In the data below, which lines contain "purple"? List them by copying each one.
■ ■ ■ ■ ■ ■ ■
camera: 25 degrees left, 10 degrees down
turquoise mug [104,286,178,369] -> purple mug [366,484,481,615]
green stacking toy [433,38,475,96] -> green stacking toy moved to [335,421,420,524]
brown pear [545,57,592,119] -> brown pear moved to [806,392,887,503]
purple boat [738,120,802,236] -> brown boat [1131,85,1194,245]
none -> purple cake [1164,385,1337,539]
■ ■ ■ ■ ■ ■ ■
- Task response -
turquoise mug [104,286,178,369] -> purple mug [366,484,481,615]
purple boat [738,120,802,236] -> brown boat [1131,85,1194,245]
none -> purple cake [1164,385,1337,539]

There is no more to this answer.